SOURCE MATERIAL:
______________________________
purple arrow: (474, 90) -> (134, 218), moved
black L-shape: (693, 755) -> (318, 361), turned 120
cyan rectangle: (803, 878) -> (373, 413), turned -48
______________________________
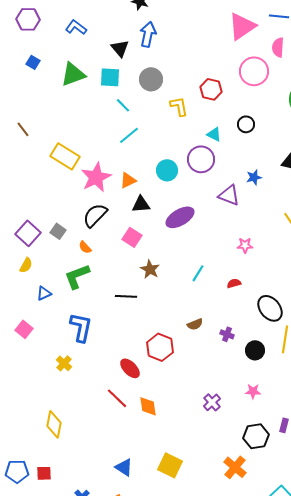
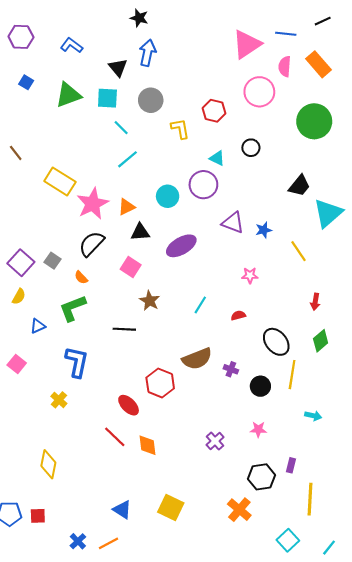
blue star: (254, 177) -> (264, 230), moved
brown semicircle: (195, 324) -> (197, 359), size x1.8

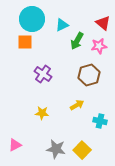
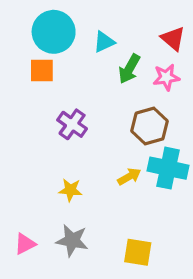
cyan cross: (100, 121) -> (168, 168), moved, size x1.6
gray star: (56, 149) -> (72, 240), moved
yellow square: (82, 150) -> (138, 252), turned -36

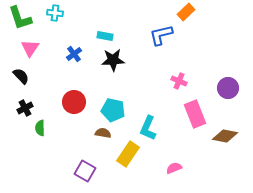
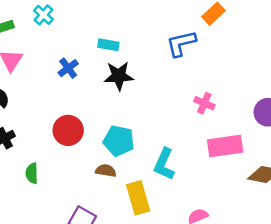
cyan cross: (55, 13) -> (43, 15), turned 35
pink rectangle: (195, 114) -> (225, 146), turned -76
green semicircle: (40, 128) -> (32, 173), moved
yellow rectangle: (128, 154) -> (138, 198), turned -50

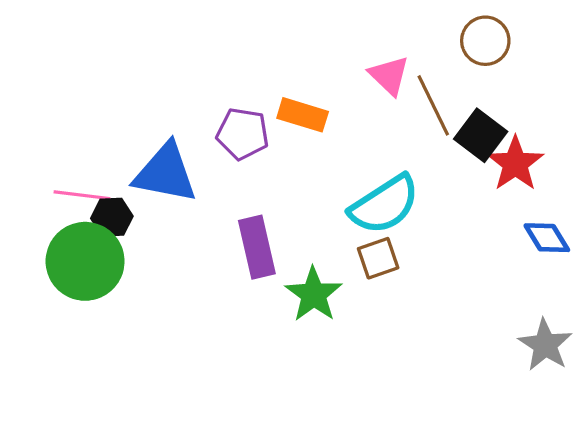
______________________________
WHAT YOU ARE ASKED TO DO:
Which lines above contain the word "cyan"? Copy each one.

EXERCISE OUTPUT:
cyan rectangle: (803, 878) -> (373, 413), turned -48
cyan cross: (100, 121) -> (168, 168), moved, size x1.6
cyan cross: (55, 13) -> (43, 15), turned 35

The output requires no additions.